(Provided records Opens)

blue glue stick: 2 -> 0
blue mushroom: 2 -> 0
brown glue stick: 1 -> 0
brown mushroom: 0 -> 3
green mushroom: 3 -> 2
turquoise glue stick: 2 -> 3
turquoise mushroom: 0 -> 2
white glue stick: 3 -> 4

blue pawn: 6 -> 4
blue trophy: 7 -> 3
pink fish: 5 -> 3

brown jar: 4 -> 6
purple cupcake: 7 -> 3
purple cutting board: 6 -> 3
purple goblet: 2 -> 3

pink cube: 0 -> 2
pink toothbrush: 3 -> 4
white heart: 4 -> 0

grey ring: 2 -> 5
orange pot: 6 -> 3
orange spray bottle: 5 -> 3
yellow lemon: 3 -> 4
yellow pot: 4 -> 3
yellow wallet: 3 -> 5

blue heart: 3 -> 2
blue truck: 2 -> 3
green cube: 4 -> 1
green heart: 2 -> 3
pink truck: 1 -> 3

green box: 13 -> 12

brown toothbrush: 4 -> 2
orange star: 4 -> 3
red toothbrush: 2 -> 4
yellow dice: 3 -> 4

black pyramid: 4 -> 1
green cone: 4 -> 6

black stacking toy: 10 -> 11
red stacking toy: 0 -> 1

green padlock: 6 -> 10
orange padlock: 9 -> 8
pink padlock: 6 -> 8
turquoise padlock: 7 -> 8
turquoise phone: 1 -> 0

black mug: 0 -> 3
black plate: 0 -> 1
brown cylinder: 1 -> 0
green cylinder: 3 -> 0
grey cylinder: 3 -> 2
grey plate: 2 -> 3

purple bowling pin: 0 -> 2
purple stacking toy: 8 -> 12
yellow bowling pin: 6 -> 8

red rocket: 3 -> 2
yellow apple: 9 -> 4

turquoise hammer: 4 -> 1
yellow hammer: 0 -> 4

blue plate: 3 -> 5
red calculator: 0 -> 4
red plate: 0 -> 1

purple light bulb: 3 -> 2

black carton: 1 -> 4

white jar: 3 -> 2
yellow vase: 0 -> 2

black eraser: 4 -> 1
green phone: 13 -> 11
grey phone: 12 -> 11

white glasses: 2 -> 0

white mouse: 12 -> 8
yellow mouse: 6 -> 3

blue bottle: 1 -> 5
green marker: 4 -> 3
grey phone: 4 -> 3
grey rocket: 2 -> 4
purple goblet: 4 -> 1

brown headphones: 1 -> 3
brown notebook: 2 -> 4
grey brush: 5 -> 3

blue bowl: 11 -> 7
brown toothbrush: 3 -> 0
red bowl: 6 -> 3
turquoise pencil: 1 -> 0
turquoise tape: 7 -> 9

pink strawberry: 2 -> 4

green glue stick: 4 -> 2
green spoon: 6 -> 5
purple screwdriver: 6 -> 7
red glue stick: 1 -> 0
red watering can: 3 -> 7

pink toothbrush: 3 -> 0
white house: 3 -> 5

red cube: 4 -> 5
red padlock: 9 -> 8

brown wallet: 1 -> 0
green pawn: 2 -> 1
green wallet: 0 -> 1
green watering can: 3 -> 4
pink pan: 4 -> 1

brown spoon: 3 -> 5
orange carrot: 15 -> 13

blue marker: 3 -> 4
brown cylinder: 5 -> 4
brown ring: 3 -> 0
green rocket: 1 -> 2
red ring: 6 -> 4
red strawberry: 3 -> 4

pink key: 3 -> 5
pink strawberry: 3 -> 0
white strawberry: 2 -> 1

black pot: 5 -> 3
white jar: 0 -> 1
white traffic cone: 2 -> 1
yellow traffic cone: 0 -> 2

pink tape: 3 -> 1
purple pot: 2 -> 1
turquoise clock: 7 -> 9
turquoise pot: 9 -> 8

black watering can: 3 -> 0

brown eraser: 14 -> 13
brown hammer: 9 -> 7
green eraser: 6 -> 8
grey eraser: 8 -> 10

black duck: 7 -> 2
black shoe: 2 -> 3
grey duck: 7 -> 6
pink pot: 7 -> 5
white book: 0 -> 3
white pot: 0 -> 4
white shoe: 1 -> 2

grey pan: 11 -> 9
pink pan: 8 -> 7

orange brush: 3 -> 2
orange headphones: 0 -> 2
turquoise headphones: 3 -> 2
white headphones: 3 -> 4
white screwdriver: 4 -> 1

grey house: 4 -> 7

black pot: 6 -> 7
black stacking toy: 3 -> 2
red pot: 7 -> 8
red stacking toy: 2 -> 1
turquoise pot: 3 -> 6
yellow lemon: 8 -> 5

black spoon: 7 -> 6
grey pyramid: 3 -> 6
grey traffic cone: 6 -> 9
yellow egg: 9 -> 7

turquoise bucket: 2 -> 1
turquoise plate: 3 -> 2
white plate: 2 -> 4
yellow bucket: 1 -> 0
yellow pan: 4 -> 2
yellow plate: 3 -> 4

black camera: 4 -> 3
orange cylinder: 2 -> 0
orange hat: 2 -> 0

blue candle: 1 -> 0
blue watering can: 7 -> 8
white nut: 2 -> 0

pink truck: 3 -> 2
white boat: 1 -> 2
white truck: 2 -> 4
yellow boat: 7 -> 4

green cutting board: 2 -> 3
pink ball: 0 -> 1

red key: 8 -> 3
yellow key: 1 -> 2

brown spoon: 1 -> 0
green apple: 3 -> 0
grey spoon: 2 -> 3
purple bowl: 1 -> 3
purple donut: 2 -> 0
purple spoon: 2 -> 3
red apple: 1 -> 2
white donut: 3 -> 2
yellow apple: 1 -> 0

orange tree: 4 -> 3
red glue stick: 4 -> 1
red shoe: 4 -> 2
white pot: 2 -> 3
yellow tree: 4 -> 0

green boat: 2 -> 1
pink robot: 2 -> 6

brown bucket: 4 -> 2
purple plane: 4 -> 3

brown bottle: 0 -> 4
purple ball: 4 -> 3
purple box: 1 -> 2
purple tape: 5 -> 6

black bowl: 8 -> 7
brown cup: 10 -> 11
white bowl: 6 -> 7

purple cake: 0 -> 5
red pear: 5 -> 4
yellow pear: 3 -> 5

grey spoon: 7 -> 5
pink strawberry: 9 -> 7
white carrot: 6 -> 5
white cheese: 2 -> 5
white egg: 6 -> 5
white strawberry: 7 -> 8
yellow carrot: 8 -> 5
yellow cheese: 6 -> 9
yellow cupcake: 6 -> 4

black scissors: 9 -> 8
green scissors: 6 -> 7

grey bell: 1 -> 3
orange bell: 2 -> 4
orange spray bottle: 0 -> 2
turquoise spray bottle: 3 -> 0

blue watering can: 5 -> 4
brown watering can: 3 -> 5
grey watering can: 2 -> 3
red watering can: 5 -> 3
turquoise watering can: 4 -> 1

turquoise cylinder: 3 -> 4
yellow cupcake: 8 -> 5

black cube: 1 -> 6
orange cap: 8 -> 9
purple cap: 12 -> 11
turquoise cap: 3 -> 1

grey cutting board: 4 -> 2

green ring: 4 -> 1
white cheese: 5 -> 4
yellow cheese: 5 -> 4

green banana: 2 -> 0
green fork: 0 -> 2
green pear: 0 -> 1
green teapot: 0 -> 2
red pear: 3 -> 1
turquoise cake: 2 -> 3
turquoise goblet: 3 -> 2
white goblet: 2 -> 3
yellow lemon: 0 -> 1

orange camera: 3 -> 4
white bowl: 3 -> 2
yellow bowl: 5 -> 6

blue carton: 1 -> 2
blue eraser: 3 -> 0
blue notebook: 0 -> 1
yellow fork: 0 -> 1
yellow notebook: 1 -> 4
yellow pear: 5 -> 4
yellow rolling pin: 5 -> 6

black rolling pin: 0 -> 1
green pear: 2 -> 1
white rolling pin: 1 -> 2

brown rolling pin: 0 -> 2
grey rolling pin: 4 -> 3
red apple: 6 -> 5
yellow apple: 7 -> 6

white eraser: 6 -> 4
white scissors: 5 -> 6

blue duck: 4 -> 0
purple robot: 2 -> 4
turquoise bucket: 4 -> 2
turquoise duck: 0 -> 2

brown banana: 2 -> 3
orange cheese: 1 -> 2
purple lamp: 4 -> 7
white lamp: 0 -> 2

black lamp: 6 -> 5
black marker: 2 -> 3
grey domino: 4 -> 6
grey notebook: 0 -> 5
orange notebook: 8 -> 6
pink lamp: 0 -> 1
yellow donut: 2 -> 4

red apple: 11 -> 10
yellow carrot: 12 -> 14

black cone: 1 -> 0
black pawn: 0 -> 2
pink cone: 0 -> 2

(Provided records Closes)

● **Work task**: Return, with no change at all, every line in the entries above from the line containing "green eraser: 6 -> 8" through the line containing "grey house: 4 -> 7".

● **Answer for this exercise**:
green eraser: 6 -> 8
grey eraser: 8 -> 10

black duck: 7 -> 2
black shoe: 2 -> 3
grey duck: 7 -> 6
pink pot: 7 -> 5
white book: 0 -> 3
white pot: 0 -> 4
white shoe: 1 -> 2

grey pan: 11 -> 9
pink pan: 8 -> 7

orange brush: 3 -> 2
orange headphones: 0 -> 2
turquoise headphones: 3 -> 2
white headphones: 3 -> 4
white screwdriver: 4 -> 1

grey house: 4 -> 7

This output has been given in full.